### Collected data
+--
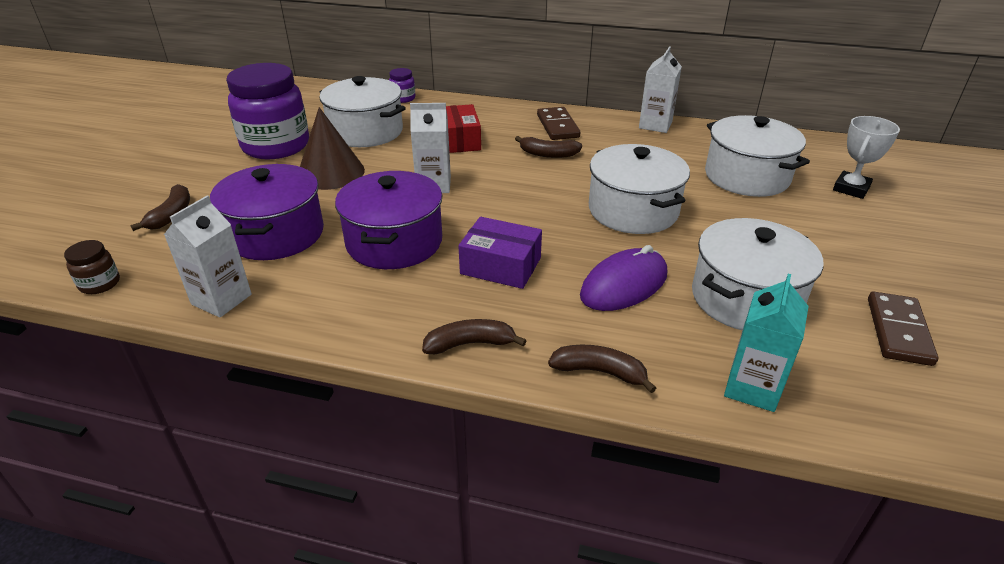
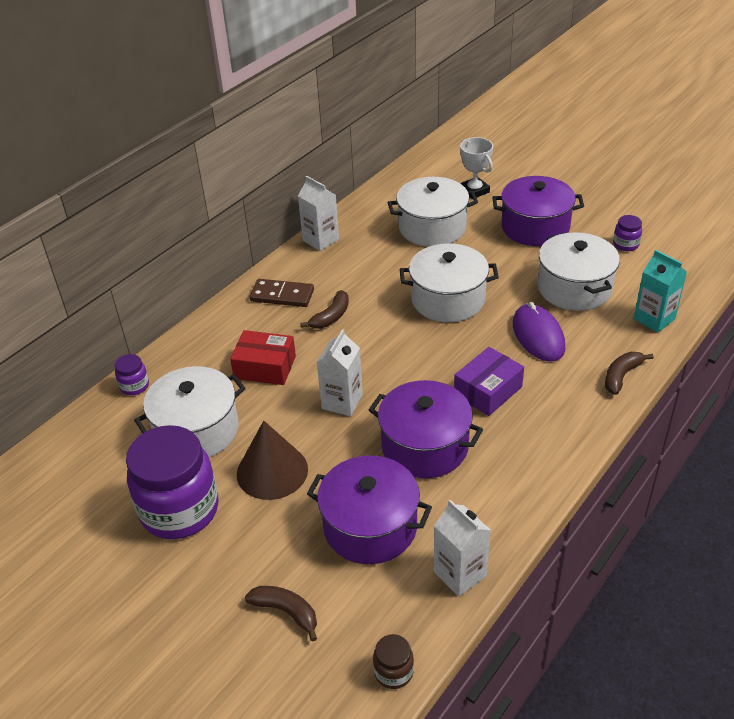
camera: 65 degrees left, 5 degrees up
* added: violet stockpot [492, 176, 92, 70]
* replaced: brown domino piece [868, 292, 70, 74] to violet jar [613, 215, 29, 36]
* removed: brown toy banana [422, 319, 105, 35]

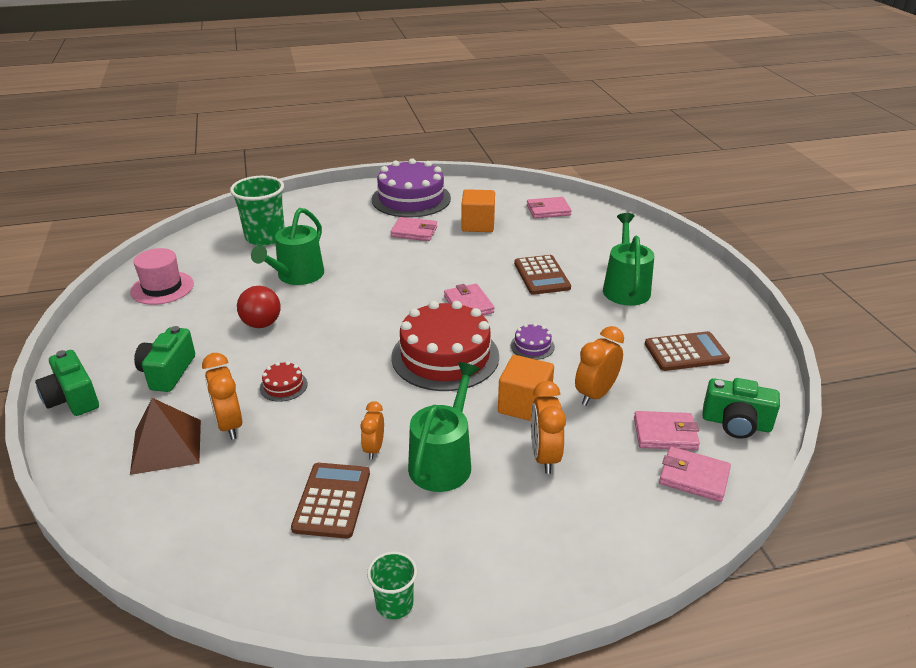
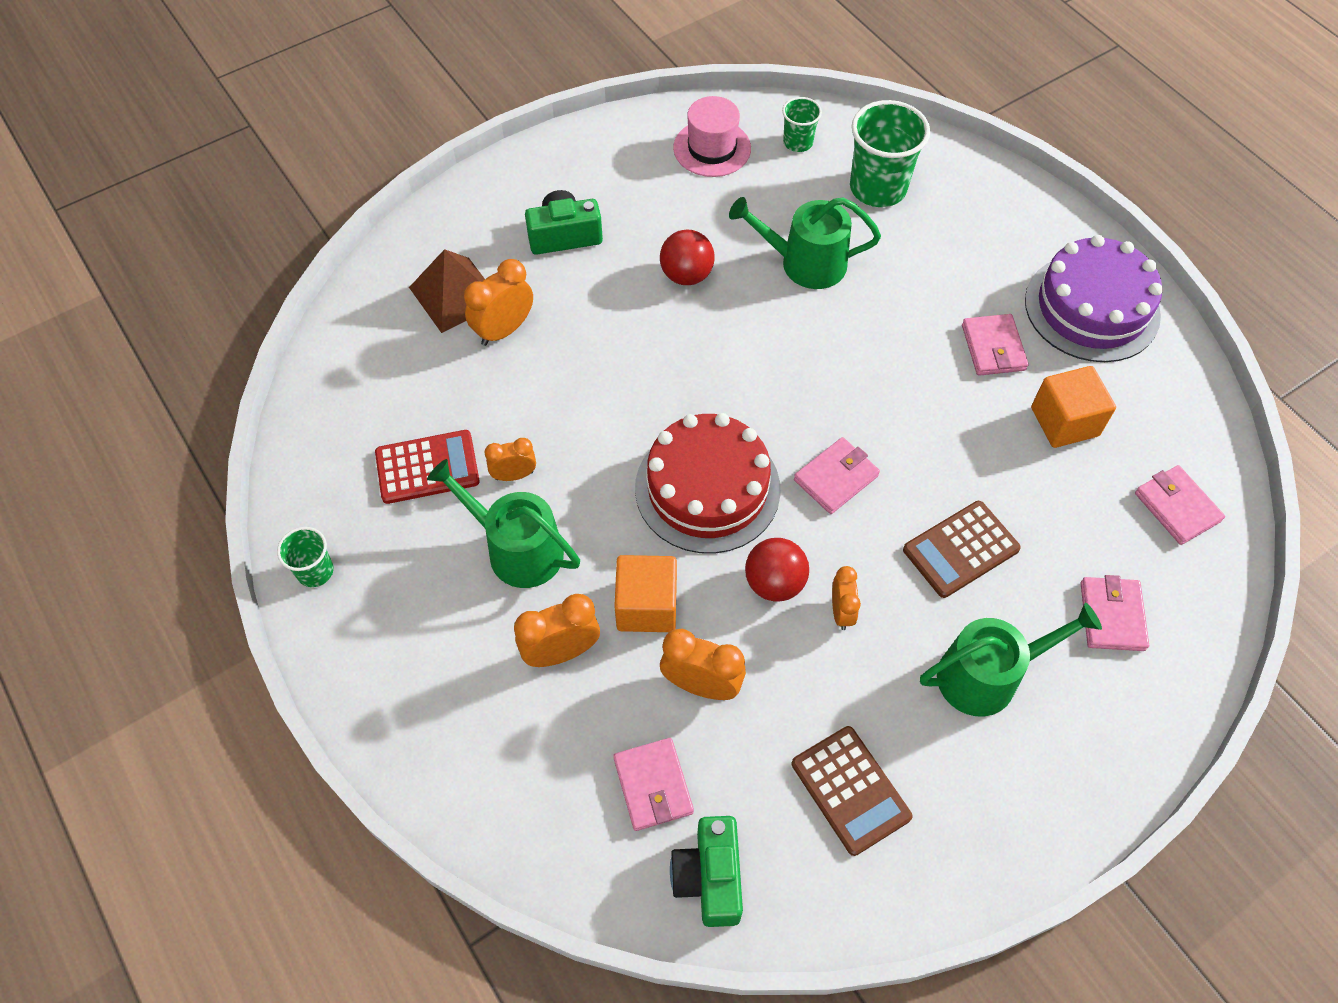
camera: 70 degrees right, 25 degrees up
* recoloured: brown adding machine [291, 463, 79, 76] to red adding machine [375, 430, 105, 74]
* turned: green watering can [408, 362, 72, 130] = [427, 459, 153, 129] 150 degrees counterclockwise
* replaced: violet cake [511, 323, 44, 37] to red sphere [745, 538, 64, 64]
* added: green cup [782, 97, 40, 55]
* added: bright orange alarm clock [832, 566, 29, 64]
* moved: pink card wallet [659, 447, 72, 55] to [1080, 575, 69, 76]
* removed: green photo camera [35, 350, 64, 66]
* removed: red cake [260, 361, 47, 41]

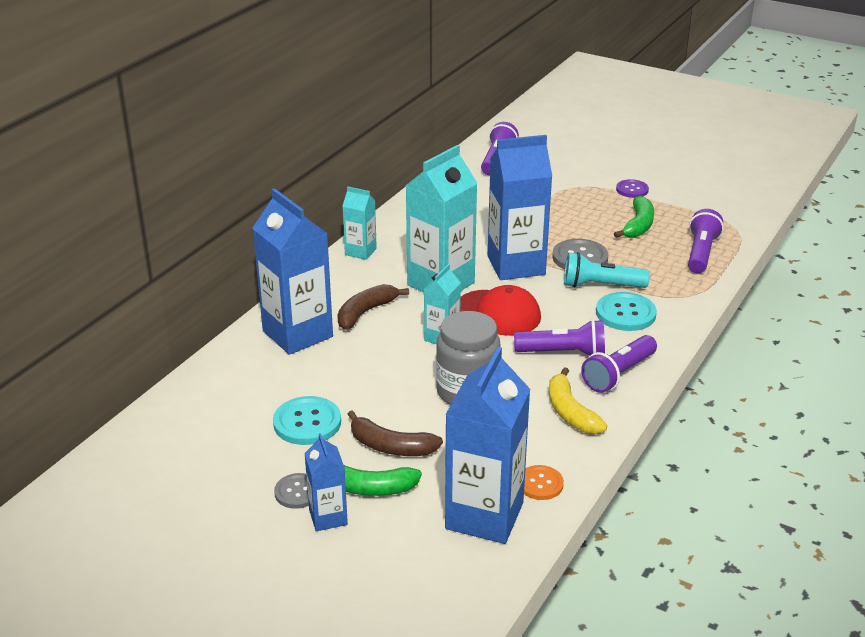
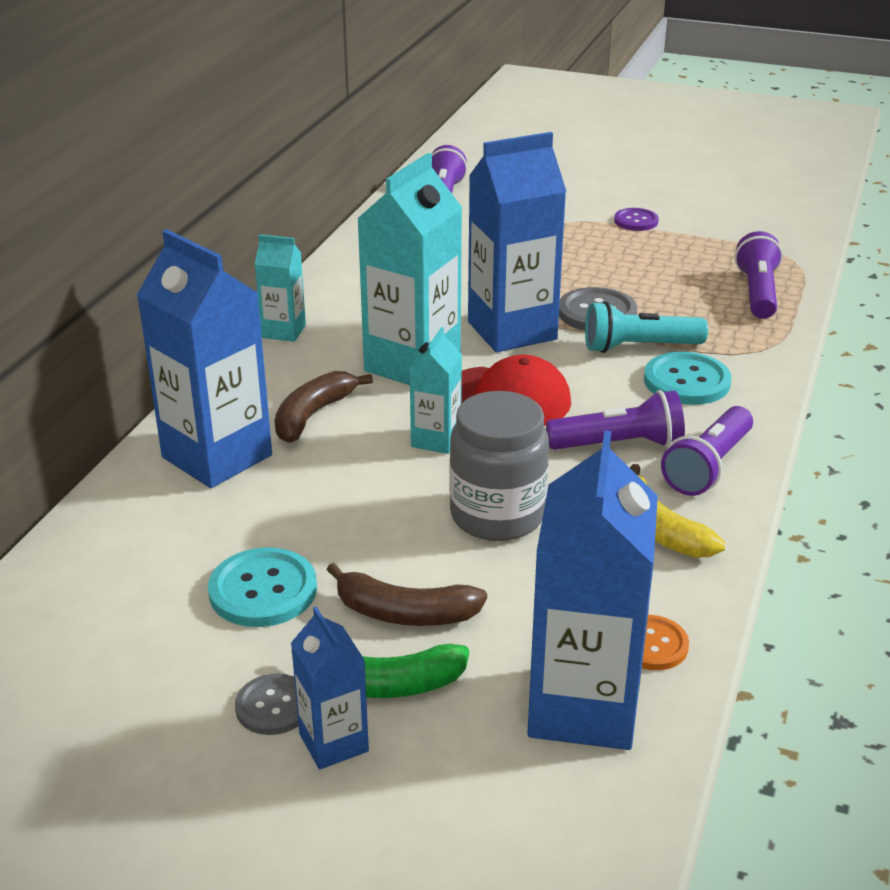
camera: 10 degrees left, 0 degrees up
* removed: green toy banana [614, 196, 40, 42]

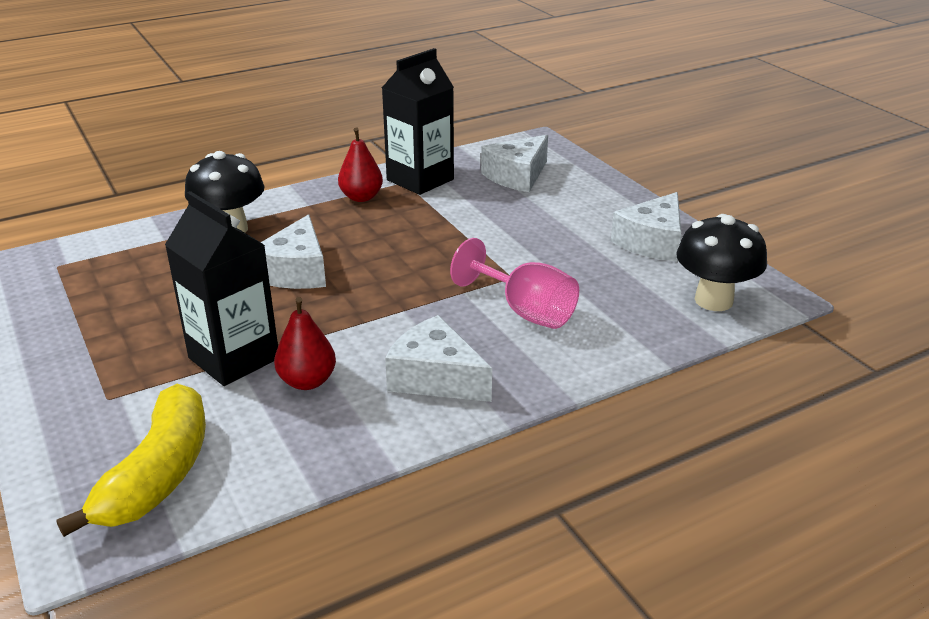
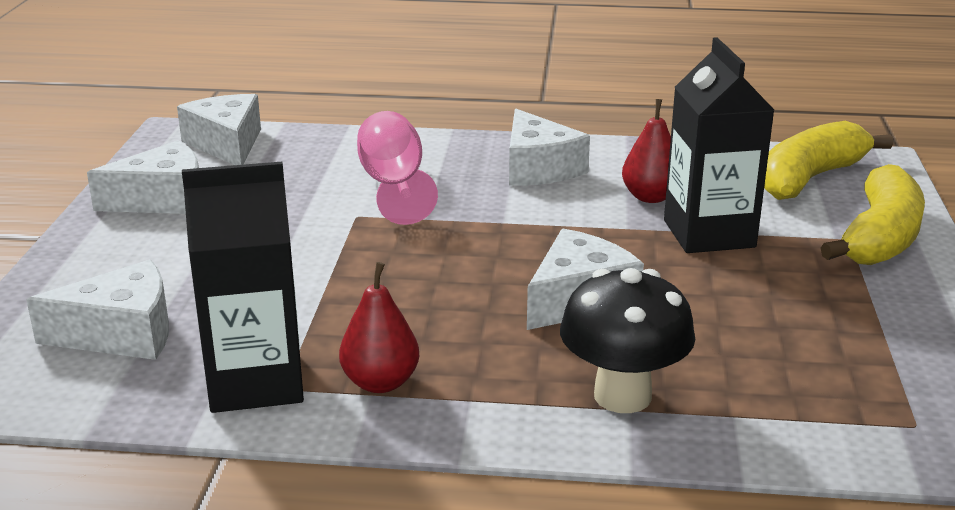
camera: 145 degrees left, 5 degrees down
* replaced: black toadstool [676, 214, 91, 97] to white cheese wedge [177, 94, 84, 71]
* added: yellow toy banana [820, 164, 105, 101]

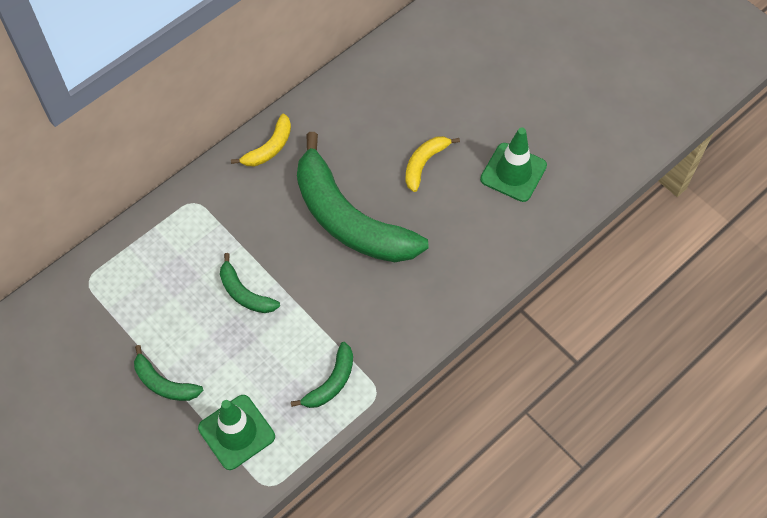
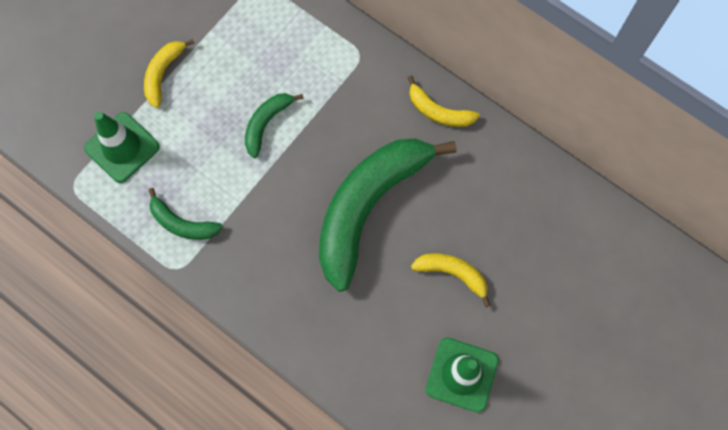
camera: 80 degrees right, 10 degrees up
* recoloured: green toy banana [134, 345, 69, 56] to yellow toy banana [144, 39, 50, 69]

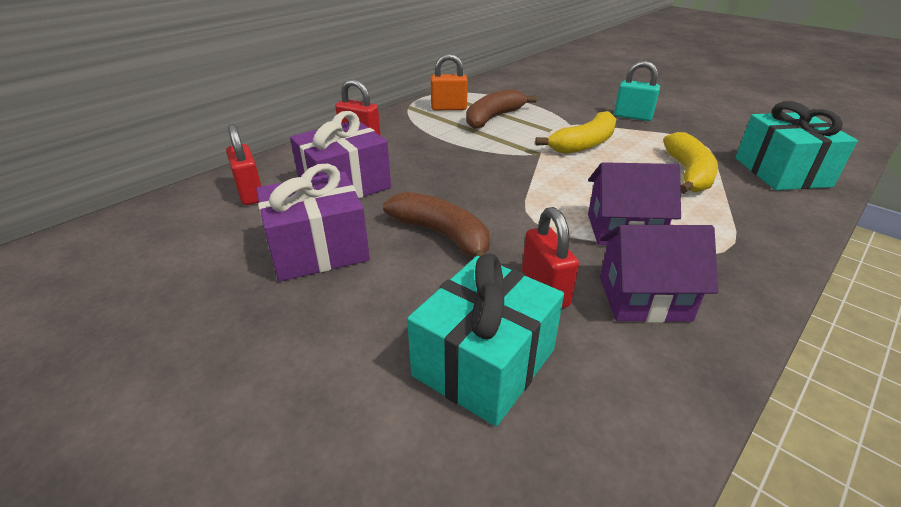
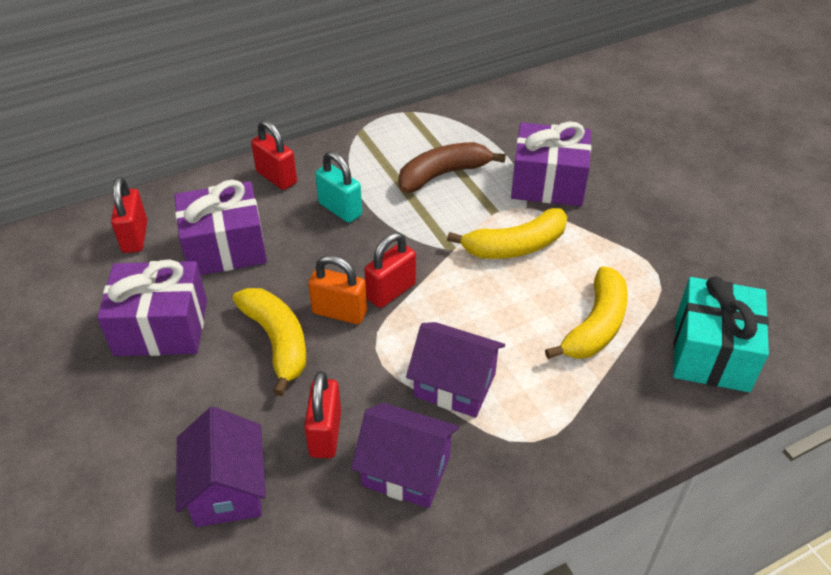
camera: 20 degrees right, 10 degrees up
* replaced: aqua gift [407, 254, 157, 173] to violet cottage [176, 407, 90, 120]
* recoloured: brown toy banana [383, 192, 107, 65] to yellow toy banana [233, 288, 74, 108]
* moved: bright orange small lock [431, 54, 37, 56] to [308, 255, 59, 69]
* moved: aqua small lock [614, 61, 46, 60] to [315, 151, 47, 72]
* added: red small lock [364, 232, 52, 76]
* added: violet gift [511, 121, 80, 85]

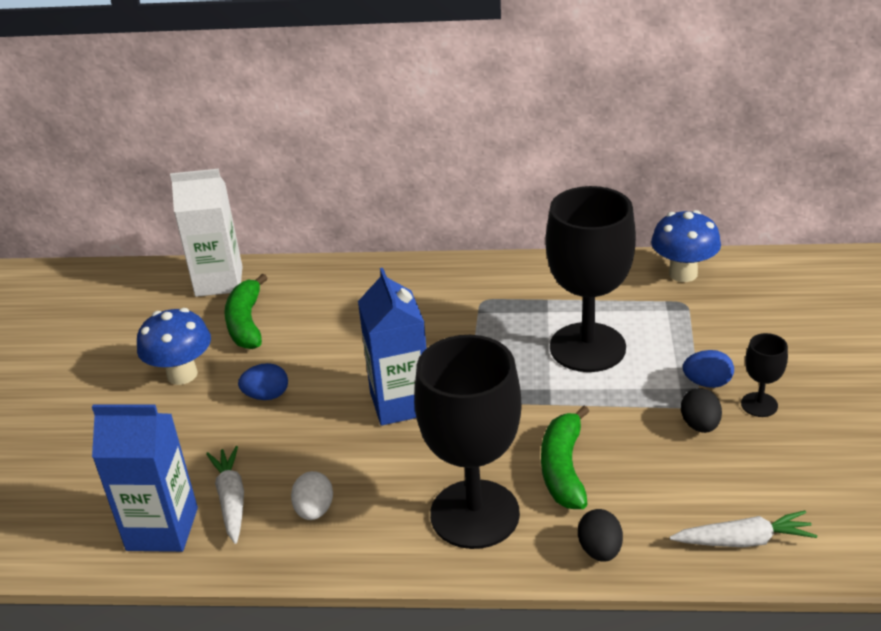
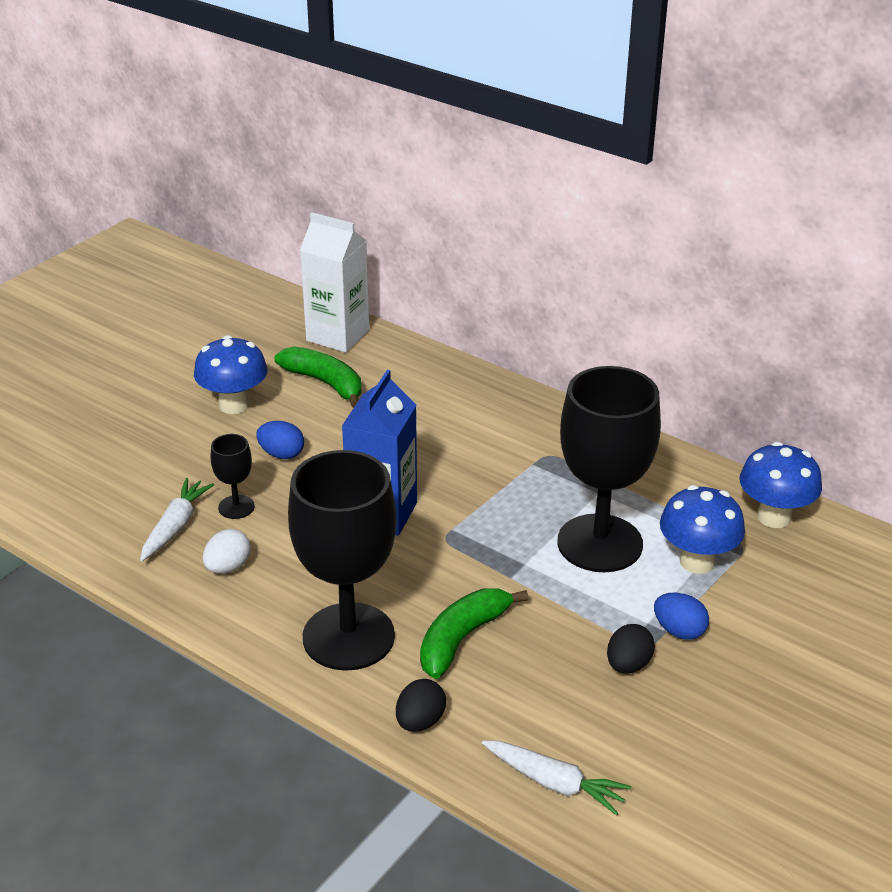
camera: 30 degrees right, 0 degrees up
* moved: black chalice [741, 333, 47, 84] to [211, 434, 44, 85]
* turned: green toy banana [224, 274, 43, 75] = [275, 347, 87, 61] 105 degrees clockwise
* added: cobalt toadstool [660, 485, 85, 89]
* removed: cobalt milk carton [92, 404, 106, 148]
+--
### EXERCISE AIM
Give all the records again, exactly, without images.

### SOLUTION FOR THIS TASK
camera: 65 degrees left, 5 degrees up
* added: violet stockpot [492, 176, 92, 70]
* replaced: brown domino piece [868, 292, 70, 74] to violet jar [613, 215, 29, 36]
* removed: brown toy banana [422, 319, 105, 35]

camera: 70 degrees right, 25 degrees up
* recoloured: brown adding machine [291, 463, 79, 76] to red adding machine [375, 430, 105, 74]
* turned: green watering can [408, 362, 72, 130] = [427, 459, 153, 129] 150 degrees counterclockwise
* replaced: violet cake [511, 323, 44, 37] to red sphere [745, 538, 64, 64]
* added: green cup [782, 97, 40, 55]
* added: bright orange alarm clock [832, 566, 29, 64]
* moved: pink card wallet [659, 447, 72, 55] to [1080, 575, 69, 76]
* removed: green photo camera [35, 350, 64, 66]
* removed: red cake [260, 361, 47, 41]

camera: 10 degrees left, 0 degrees up
* removed: green toy banana [614, 196, 40, 42]

camera: 145 degrees left, 5 degrees down
* replaced: black toadstool [676, 214, 91, 97] to white cheese wedge [177, 94, 84, 71]
* added: yellow toy banana [820, 164, 105, 101]

camera: 80 degrees right, 10 degrees up
* recoloured: green toy banana [134, 345, 69, 56] to yellow toy banana [144, 39, 50, 69]

camera: 20 degrees right, 10 degrees up
* replaced: aqua gift [407, 254, 157, 173] to violet cottage [176, 407, 90, 120]
* recoloured: brown toy banana [383, 192, 107, 65] to yellow toy banana [233, 288, 74, 108]
* moved: bright orange small lock [431, 54, 37, 56] to [308, 255, 59, 69]
* moved: aqua small lock [614, 61, 46, 60] to [315, 151, 47, 72]
* added: red small lock [364, 232, 52, 76]
* added: violet gift [511, 121, 80, 85]

camera: 30 degrees right, 0 degrees up
* moved: black chalice [741, 333, 47, 84] to [211, 434, 44, 85]
* turned: green toy banana [224, 274, 43, 75] = [275, 347, 87, 61] 105 degrees clockwise
* added: cobalt toadstool [660, 485, 85, 89]
* removed: cobalt milk carton [92, 404, 106, 148]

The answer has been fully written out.